_Task details_
Omit the pictures and return exactly the stretch of the material below from the line with "black rectangle: (839, 1905)" through the line with "brown line: (52, 145)".

_Given data_
[Start of Attachment]
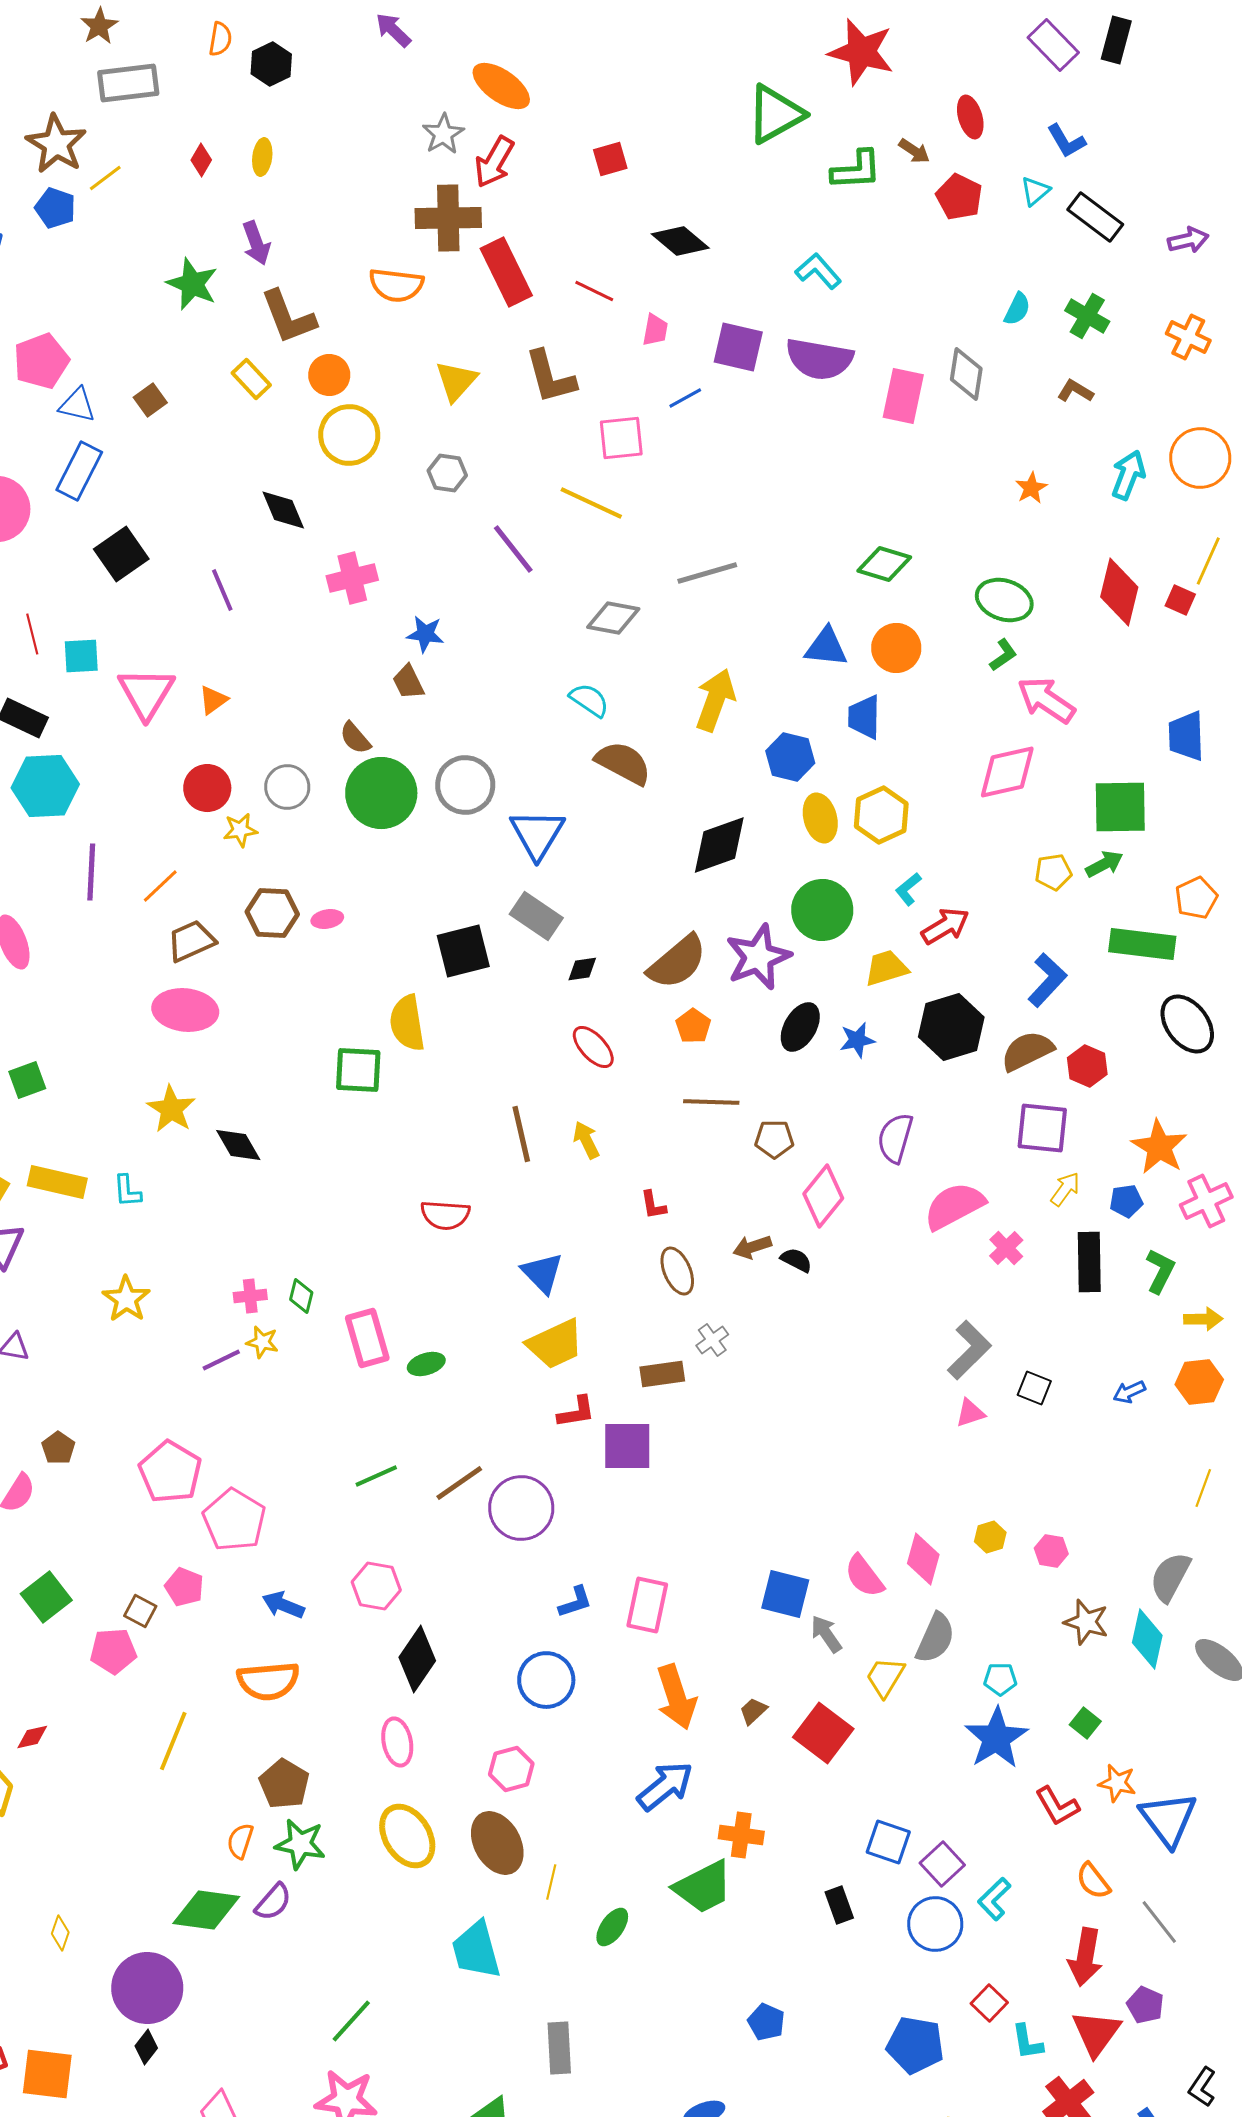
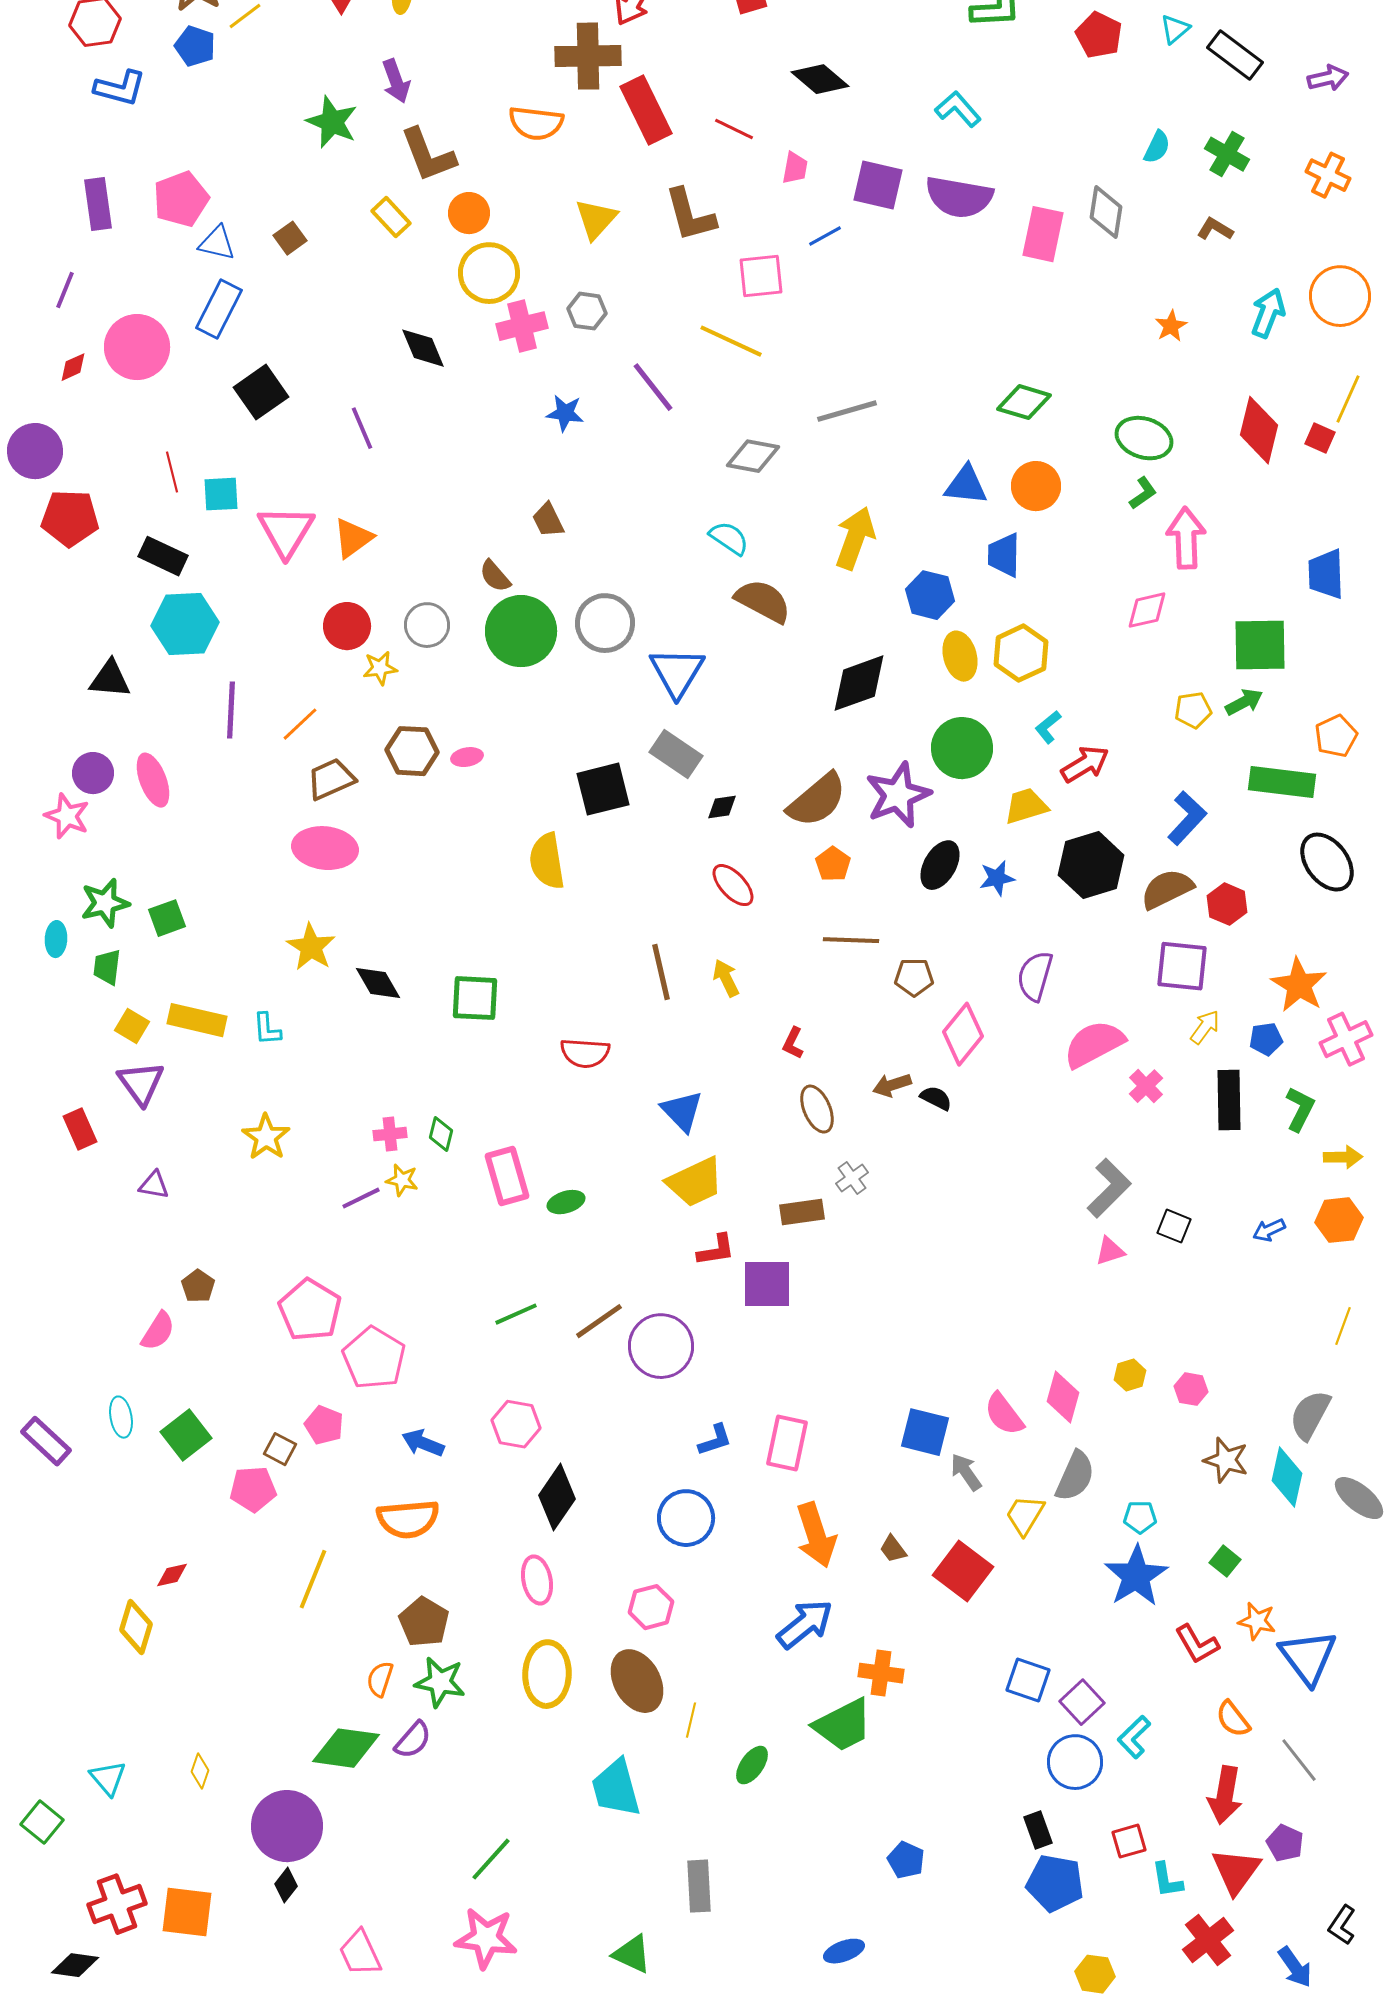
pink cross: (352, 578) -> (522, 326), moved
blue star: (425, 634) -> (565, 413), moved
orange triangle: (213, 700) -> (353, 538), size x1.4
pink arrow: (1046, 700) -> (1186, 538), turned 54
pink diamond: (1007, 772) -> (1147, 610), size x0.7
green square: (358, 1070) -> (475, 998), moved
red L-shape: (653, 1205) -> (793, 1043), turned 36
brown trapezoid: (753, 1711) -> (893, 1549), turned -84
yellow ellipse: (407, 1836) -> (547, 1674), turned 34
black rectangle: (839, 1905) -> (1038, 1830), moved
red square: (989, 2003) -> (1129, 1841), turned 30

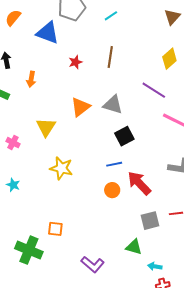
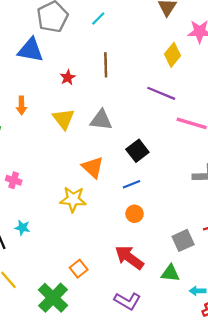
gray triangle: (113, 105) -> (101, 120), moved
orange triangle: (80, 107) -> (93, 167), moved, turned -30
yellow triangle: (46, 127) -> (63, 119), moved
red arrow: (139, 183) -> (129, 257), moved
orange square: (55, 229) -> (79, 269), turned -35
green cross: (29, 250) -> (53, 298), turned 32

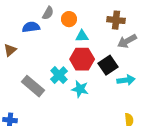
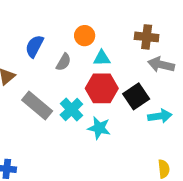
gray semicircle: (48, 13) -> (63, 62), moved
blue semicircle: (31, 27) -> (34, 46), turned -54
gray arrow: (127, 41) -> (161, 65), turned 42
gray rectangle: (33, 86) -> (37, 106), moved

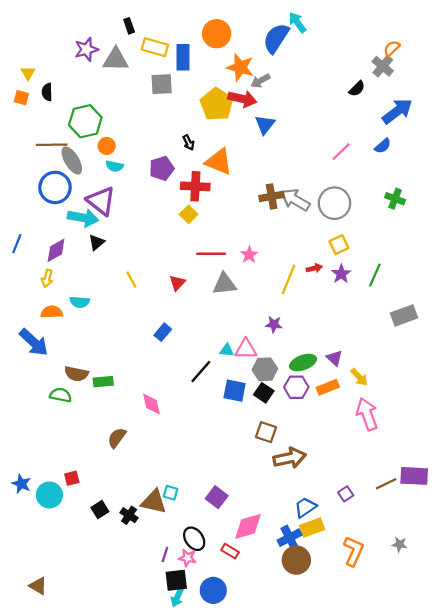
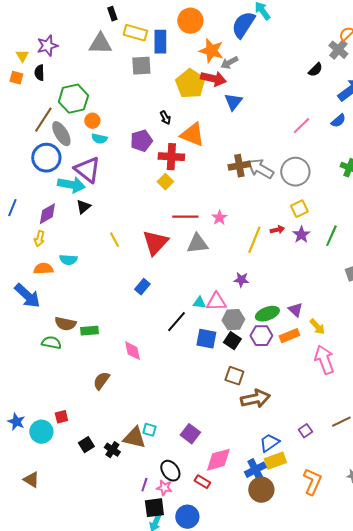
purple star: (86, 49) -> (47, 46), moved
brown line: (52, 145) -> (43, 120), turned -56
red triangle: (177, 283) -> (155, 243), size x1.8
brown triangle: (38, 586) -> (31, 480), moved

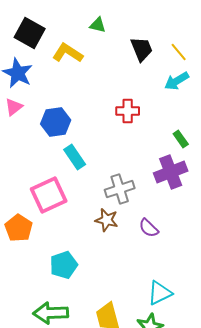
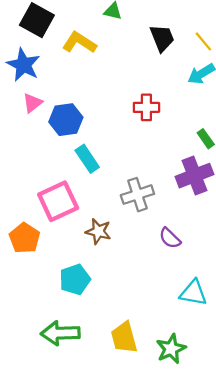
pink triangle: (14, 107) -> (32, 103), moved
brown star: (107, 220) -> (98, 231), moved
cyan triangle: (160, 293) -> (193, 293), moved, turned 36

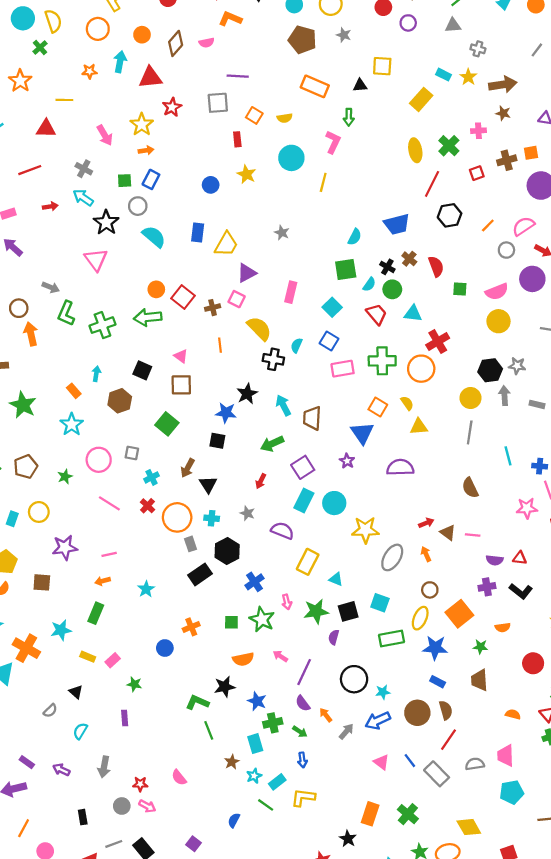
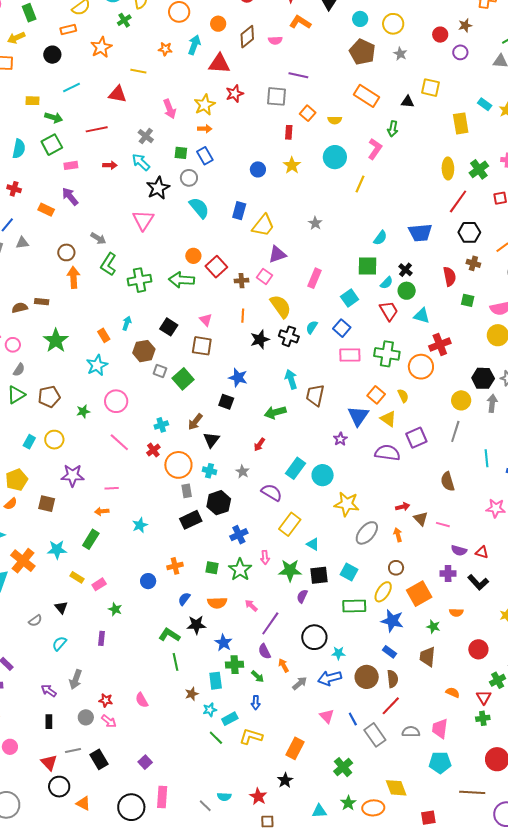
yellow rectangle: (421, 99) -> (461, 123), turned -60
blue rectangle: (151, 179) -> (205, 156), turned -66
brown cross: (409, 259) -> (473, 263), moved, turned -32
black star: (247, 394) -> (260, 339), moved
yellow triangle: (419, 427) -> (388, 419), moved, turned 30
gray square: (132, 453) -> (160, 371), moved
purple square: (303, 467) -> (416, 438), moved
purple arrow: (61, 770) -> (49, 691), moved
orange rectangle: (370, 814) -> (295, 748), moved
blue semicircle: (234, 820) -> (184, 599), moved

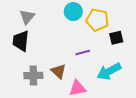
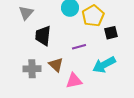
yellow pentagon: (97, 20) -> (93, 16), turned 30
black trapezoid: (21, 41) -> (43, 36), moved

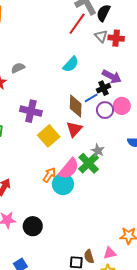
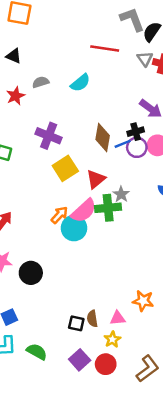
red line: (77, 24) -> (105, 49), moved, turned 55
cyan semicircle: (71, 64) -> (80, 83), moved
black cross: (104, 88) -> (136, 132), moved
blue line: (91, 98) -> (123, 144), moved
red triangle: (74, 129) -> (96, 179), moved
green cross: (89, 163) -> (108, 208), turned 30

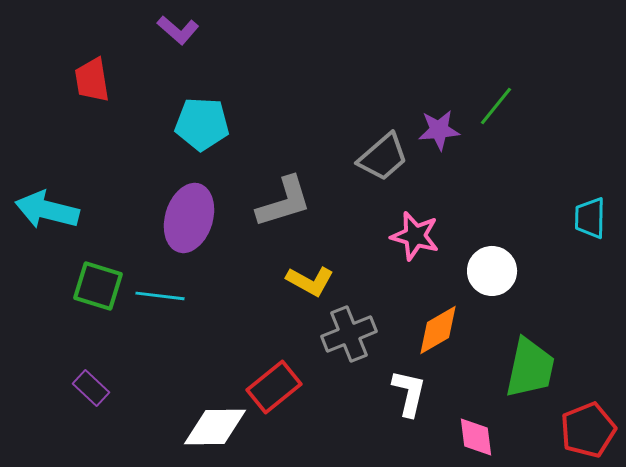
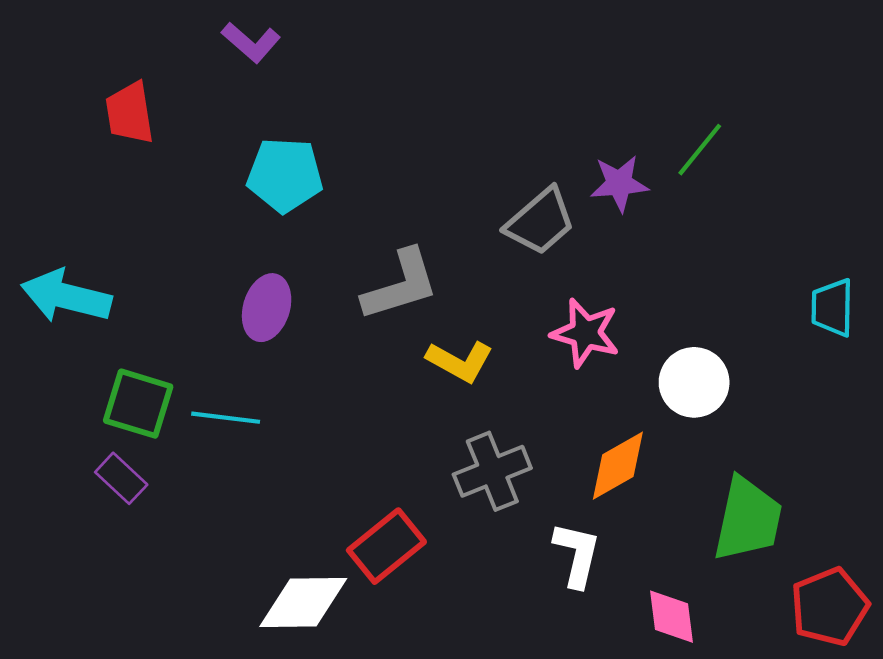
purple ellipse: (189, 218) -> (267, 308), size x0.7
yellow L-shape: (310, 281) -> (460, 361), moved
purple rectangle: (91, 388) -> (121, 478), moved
[End of Attachment]
_Response box_
black rectangle: (839, 1905) -> (1038, 1830), moved
red square: (989, 2003) -> (1129, 1841), turned 30

gray triangle: (113, 105) -> (101, 120), moved
orange triangle: (80, 107) -> (93, 167), moved, turned -30
yellow triangle: (46, 127) -> (63, 119), moved
red arrow: (139, 183) -> (129, 257), moved
orange square: (55, 229) -> (79, 269), turned -35
green cross: (29, 250) -> (53, 298), turned 32

gray semicircle: (48, 13) -> (63, 62), moved
blue semicircle: (31, 27) -> (34, 46), turned -54
gray arrow: (127, 41) -> (161, 65), turned 42
gray rectangle: (33, 86) -> (37, 106), moved

purple star: (86, 49) -> (47, 46), moved
brown line: (52, 145) -> (43, 120), turned -56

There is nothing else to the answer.